Content starts

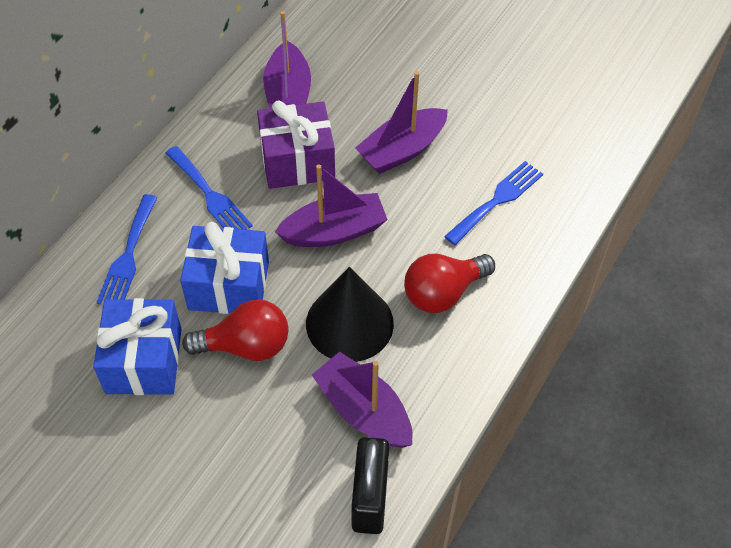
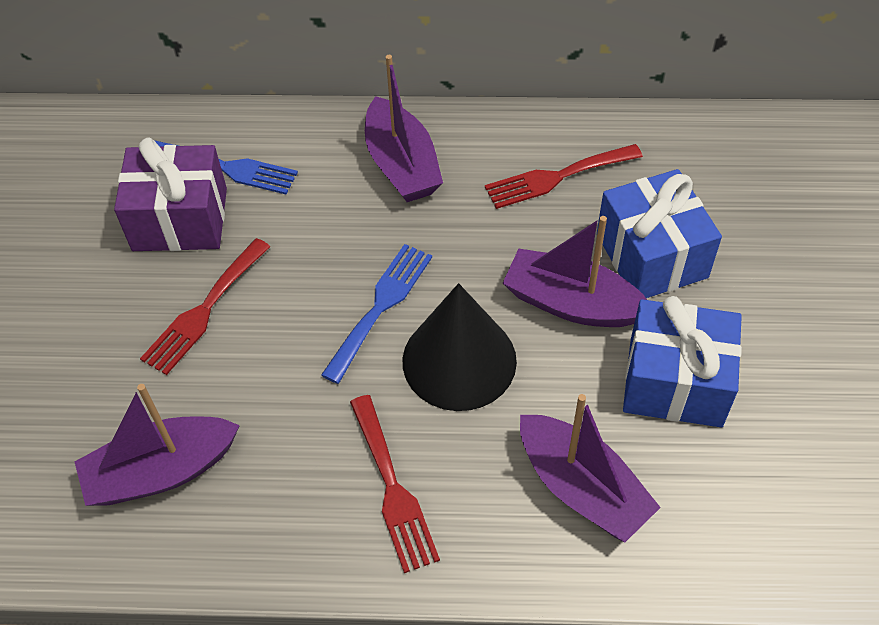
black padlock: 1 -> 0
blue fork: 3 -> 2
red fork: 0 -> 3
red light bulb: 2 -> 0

Content ends
Content starts

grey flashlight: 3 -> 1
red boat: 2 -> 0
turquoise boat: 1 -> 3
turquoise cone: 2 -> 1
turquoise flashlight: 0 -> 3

Content ends

YOUR INSTRUCTIONS.
In the entries above, find the line with "turquoise boat: 1 -> 3" and the line with "turquoise flashlight: 0 -> 3", then restate word for word both of them and every line between, with nothing more.

FINISHED TASK.
turquoise boat: 1 -> 3
turquoise cone: 2 -> 1
turquoise flashlight: 0 -> 3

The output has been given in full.